** INPUT MATERIAL follows **

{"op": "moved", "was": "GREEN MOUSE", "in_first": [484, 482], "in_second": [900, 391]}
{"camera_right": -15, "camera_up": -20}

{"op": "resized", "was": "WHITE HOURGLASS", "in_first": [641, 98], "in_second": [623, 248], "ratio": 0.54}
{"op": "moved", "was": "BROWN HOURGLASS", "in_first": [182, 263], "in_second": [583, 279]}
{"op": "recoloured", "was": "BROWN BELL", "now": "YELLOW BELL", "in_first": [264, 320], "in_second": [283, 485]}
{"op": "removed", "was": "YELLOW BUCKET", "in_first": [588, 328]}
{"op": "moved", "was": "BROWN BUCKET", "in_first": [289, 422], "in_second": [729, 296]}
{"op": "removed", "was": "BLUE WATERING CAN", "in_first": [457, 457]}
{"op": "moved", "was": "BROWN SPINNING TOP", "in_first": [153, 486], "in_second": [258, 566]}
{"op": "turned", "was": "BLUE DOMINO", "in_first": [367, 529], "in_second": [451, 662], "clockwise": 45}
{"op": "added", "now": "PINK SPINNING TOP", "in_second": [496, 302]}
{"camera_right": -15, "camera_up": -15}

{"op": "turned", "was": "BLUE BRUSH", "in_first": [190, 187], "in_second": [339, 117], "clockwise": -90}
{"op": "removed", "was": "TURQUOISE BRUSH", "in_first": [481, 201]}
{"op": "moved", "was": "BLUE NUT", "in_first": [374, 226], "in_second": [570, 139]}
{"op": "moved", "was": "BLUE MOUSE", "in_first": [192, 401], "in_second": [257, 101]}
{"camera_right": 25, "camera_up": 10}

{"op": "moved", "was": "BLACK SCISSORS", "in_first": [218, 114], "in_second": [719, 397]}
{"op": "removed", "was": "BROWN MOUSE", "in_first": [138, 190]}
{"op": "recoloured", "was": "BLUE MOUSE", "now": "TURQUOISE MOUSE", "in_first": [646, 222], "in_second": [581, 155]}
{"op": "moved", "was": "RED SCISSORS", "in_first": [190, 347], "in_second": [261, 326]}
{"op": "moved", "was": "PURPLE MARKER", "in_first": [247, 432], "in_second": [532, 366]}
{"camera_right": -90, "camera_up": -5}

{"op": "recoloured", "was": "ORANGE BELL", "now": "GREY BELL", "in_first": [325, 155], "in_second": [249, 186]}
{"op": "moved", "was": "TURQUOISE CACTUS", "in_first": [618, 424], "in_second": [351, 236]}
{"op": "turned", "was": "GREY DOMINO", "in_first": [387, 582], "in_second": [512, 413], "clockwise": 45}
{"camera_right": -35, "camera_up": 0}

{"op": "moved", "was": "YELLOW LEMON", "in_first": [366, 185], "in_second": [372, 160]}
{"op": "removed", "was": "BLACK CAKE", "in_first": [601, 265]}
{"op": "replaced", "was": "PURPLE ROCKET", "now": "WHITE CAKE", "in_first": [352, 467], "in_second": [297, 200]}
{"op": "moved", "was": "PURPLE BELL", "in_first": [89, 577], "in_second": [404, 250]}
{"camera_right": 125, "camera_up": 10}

** End of INPUT MATERIAL **

### DIRECTIONS
The expected answer is each line of the records above that includes the string "clockwise".

### WRITTEN ANSWER
{"op": "turned", "was": "BLUE DOMINO", "in_first": [367, 529], "in_second": [451, 662], "clockwise": 45}
{"op": "turned", "was": "BLUE BRUSH", "in_first": [190, 187], "in_second": [339, 117], "clockwise": -90}
{"op": "turned", "was": "GREY DOMINO", "in_first": [387, 582], "in_second": [512, 413], "clockwise": 45}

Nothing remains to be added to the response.